## ABOUT THIS EXERCISE
For the listing underneath, give the count of lines containing the string "diode" and nothing further.
# # #
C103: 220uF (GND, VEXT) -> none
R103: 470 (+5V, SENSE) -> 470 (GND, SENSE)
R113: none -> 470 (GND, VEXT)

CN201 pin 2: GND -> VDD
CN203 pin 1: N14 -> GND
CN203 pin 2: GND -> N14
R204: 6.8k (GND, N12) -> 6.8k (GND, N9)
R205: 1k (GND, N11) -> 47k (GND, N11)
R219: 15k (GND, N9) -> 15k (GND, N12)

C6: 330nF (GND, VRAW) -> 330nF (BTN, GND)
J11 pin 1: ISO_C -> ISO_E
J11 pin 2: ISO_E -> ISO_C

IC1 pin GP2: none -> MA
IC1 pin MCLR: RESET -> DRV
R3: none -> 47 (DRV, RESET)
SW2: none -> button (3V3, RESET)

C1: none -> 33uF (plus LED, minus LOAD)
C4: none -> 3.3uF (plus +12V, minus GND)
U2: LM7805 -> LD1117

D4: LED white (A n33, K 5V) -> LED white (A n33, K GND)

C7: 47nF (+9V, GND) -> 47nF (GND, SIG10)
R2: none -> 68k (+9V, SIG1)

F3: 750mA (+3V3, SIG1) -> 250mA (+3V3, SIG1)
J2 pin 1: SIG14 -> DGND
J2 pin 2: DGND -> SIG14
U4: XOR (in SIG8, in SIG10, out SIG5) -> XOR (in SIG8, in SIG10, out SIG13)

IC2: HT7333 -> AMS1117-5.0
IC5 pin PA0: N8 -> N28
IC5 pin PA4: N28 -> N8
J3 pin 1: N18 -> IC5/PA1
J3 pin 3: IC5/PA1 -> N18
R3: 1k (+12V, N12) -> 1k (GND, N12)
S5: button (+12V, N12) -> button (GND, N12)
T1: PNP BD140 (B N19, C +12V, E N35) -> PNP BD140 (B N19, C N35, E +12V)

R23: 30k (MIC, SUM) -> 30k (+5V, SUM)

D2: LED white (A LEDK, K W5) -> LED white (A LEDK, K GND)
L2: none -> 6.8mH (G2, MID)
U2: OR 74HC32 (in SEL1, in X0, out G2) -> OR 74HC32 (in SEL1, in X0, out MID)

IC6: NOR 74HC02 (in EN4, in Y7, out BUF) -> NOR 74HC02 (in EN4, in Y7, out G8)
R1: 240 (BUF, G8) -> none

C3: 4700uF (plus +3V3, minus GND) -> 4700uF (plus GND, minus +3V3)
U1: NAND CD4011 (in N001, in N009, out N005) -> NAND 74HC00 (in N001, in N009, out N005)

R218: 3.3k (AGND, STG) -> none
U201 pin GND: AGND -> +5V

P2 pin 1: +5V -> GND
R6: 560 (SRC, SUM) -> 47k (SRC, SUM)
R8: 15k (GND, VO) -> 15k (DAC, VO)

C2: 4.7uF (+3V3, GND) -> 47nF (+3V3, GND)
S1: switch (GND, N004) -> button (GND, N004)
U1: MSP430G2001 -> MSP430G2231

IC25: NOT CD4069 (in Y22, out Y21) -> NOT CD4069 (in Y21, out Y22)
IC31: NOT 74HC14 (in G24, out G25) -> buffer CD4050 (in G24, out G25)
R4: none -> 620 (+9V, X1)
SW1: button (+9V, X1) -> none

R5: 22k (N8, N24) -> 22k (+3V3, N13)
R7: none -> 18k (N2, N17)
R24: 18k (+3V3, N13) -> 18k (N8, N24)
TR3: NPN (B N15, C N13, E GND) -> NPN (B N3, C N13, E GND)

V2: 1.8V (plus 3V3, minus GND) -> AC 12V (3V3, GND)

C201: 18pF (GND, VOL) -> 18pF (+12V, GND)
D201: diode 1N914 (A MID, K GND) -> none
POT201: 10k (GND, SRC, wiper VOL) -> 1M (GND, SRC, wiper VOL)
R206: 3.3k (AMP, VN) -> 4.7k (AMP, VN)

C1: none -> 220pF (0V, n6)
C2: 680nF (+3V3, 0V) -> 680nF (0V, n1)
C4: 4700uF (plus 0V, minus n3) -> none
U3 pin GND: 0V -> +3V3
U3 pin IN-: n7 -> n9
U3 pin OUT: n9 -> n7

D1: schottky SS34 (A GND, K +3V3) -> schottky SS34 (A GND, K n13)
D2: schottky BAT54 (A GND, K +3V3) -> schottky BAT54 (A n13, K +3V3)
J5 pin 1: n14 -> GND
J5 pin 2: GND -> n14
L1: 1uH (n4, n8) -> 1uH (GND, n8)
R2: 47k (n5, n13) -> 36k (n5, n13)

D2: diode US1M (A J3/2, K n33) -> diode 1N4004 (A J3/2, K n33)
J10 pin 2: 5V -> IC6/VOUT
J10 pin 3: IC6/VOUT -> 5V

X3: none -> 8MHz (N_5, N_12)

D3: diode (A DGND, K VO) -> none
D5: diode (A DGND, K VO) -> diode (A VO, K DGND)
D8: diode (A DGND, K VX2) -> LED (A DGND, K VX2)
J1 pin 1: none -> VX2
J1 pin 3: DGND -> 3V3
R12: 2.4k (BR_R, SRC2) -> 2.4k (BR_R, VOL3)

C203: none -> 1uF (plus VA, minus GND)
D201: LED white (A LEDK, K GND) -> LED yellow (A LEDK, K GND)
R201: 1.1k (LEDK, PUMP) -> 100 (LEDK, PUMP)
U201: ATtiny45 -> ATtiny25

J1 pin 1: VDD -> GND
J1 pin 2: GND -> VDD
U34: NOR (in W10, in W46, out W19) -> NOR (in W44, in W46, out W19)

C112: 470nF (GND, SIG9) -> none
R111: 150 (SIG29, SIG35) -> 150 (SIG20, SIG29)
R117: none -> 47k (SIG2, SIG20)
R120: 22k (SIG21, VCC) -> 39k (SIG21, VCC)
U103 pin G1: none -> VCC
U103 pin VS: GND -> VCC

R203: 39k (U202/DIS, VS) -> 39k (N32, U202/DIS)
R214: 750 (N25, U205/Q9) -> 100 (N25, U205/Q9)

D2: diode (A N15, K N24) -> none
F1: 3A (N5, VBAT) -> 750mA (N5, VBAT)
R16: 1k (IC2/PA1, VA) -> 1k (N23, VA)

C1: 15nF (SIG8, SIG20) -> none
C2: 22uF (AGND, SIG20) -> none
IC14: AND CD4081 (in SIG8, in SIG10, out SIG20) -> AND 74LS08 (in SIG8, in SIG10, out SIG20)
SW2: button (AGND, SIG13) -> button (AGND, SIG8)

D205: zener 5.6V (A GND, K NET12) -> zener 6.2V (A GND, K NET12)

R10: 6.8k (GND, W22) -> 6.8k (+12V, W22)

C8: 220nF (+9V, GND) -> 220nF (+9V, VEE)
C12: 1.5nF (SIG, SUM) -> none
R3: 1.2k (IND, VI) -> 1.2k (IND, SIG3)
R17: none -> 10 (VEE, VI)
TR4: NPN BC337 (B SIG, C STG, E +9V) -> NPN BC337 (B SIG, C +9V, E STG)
# # #
## ANSWER SECTION
6